● **Directive**: Leave out the pictures and restate every entry word for word.
───── Raw data ─────
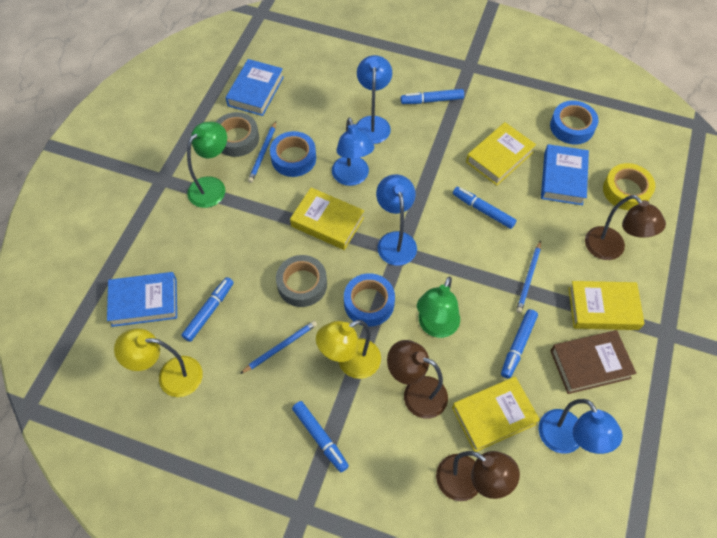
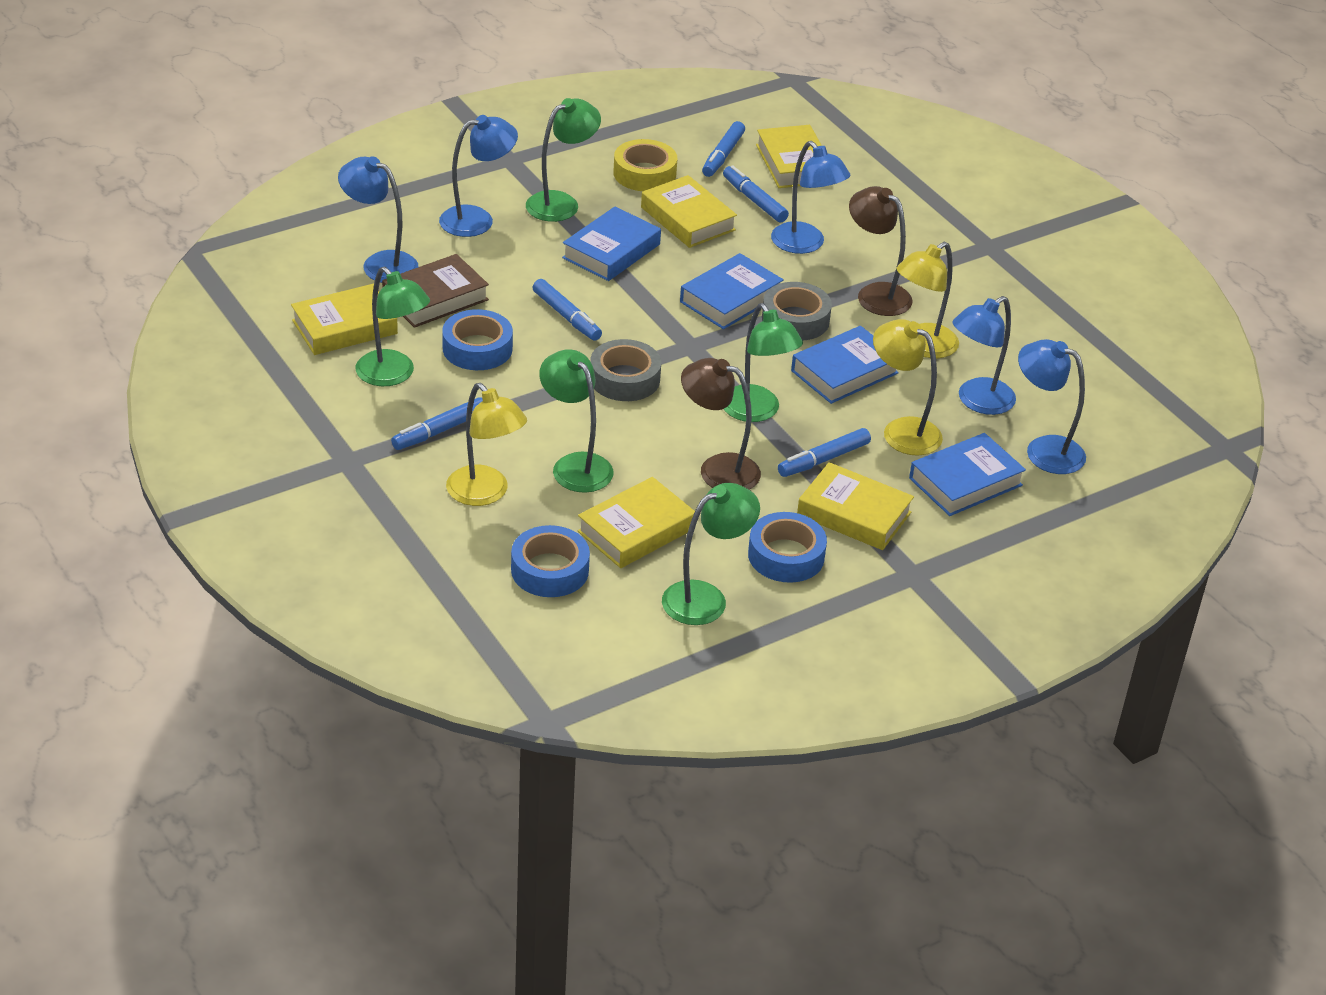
blue book: 3 -> 4
blue lamp: 4 -> 5
blue pencil: 3 -> 0
brown lamp: 3 -> 2
green lamp: 2 -> 5
yellow book: 4 -> 5
yellow lamp: 2 -> 3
─────
● **Task response**:
blue book: 3 -> 4
blue lamp: 4 -> 5
blue pencil: 3 -> 0
brown lamp: 3 -> 2
green lamp: 2 -> 5
yellow book: 4 -> 5
yellow lamp: 2 -> 3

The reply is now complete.